## BEGIN Supplied records
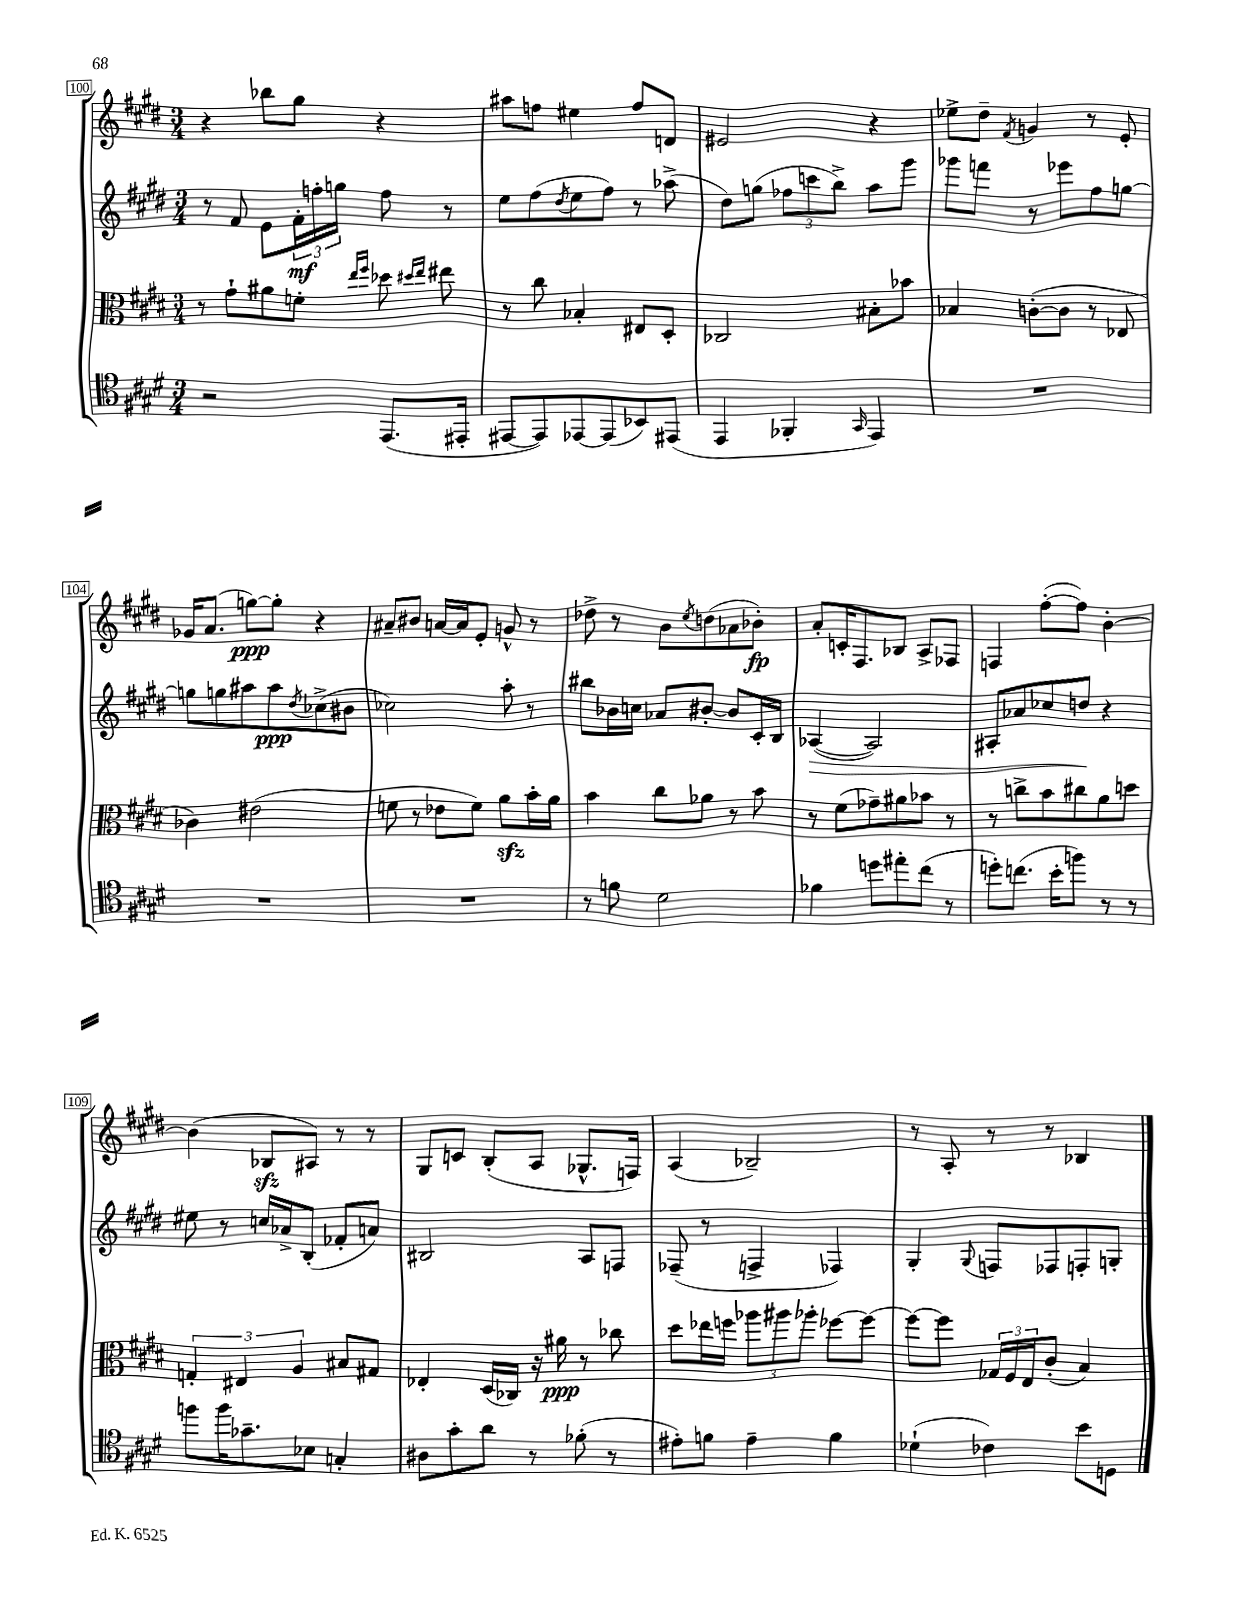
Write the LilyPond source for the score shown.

<<
\new StaffGroup <<
\new Staff = "s0" {
    \clef treble \key e \major \numericTimeSignature \time 3/4
    r4 bes''8 gis''8 r4 |
    ais''8 f''8 eis''4 f''8 d'8 |
    eis'2 r4 |
    ees''8-> dis''8-- \acciaccatura { fis'8 } g'4 r8 e'8-. |
    ges'16 a'8.( g''8~\ppp) g''8-. r4 |
    ais'8-- bis'8 a'16~ a'16 e'8-. g'8-^ r8 |
    des''8-> r8 b'8 \acciaccatura { e''8 } d''8( aes'8 bes'8-.\fp) |
    a'8-. c'16-. fis8. bes8 a8-> fes8 |
    f4 fis''8~-.( fis''8) b'4~-. |
    b'4( bes8\sfz ais8) r8 r8 |
    gis8 c'8 b8-.( a8 ges8.-^ f16) |
    a4( bes2--) |
    r8 a8-. r8 r8 bes4 \bar "|." |
}
\new Staff = "s1" {
    \clef treble \key e \major \numericTimeSignature \time 3/4
    r8 fis'8 e'8 \tuplet 3/2 { fis'16-.\mf f''16-. g''16 } f''8 r8 |
    e''8 fis''8( \acciaccatura { dis''8 } e''8 fis''8) r8 aes''8->( |
    dis''8) g''8( \tuplet 3/2 { fes''8 c'''8 b''8->) } a''8 gis'''8 |
    ges'''8 f'''8 r8 ees'''8 fis''8 g''8~ |
    g''8 g''8 ais''8 ais''8\ppp \acciaccatura { dis''8 } ces''8->( bis'8 |
    ces''2) a''8-. r8 |
    bis''8 bes'16 c''16 aes'8 bis'8~-. bis'8 cis'16-. b16 |
    aes4~\>( aes2) |
    ais8-. aes'8 ces''8 d''8\! r4 |
    eis''8 r8 c''16 aes'16-> b8-.( fes'8-. a'8) |
    bis2 a8 f8 |
    fes8--( r8 f4-> fes4) |
    gis4-. \appoggiatura { gis8 } f8 fes8 f8-. g8-. \bar "|." |
}
\new Staff = "s2" {
    \clef alto \key e \major \numericTimeSignature \time 3/4
    r8 gis'8-! ais'8 f'8-. \grace { e''16 fis''16 } des''8 \grace { dis''16 e''16 } eis''8 |
    r8 cis''8 bes4-. eis8 dis8-. |
    ces2 bis8-. bes'8 |
    bes4 c'8~-.( c'8 r8 ees8 |
    ces'4) eis'2( |
    f'8 r8 ees'8 f'8) a'8\sfz b'16-. a'16 |
    b'4 cis''8 aes'8 r8 b'8 |
    r8 fis'8( ges'8--) ais'8 bes'8 r8 |
    r8 c''8-> b'8 cis''8 a'8 d''8 |
    \tuplet 3/2 { g4-. eis4 a4 } bis8 gis8 |
    ees4-. dis16( ces16) r16 ais'16\ppp r8 ces''8 |
    dis''8 ees''16 f''16 \tuplet 3/2 { aes''8 ais''8 aes''8-. } fes''8~ fes''8~ |
    fes''8~ fes''8 \tuplet 3/2 { ges16 fis16 e16 } cis'8-.( b4) \bar "|." |
}
\new Staff = "s3" {
    \clef tenor \key e \major \numericTimeSignature \time 3/4
    r2 e,8.( eis,16-. |
    eis,8~ eis,8) ees,8~ ees,8( bes,8) eis,8( |
    e,4 fes,4-. \grace { gis,16 } e,4) |
    R2. |
    R2. |
    R2. |
    r8 f'8 dis'2 |
    fes'4 d''8 eis''8-. cis''8( r8 |
    d''8-.) c''8.( b'16-. f''8) r8 r8 |
    f''8 f''16 ges'8.-- bes8 g4-. |
    ais8 gis'8-. a'8 r8 fes'8-.( r8 |
    eis'8-.) f'8 eis'4-- f'4 |
    des'4-!( ces'4) b'8 d8 \bar "|." |
}
>>
>>
\layout { \context { \Score currentBarNumber = #100 \override BarNumber.stencil = #(make-stencil-boxer 0.1 0.3 ly:text-interface::print) } }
## END Supplied records
# [Your objective]
How many lines in the listing above contain the string "numericTimeSignature"? Reply with only the number.

# [Output below]
4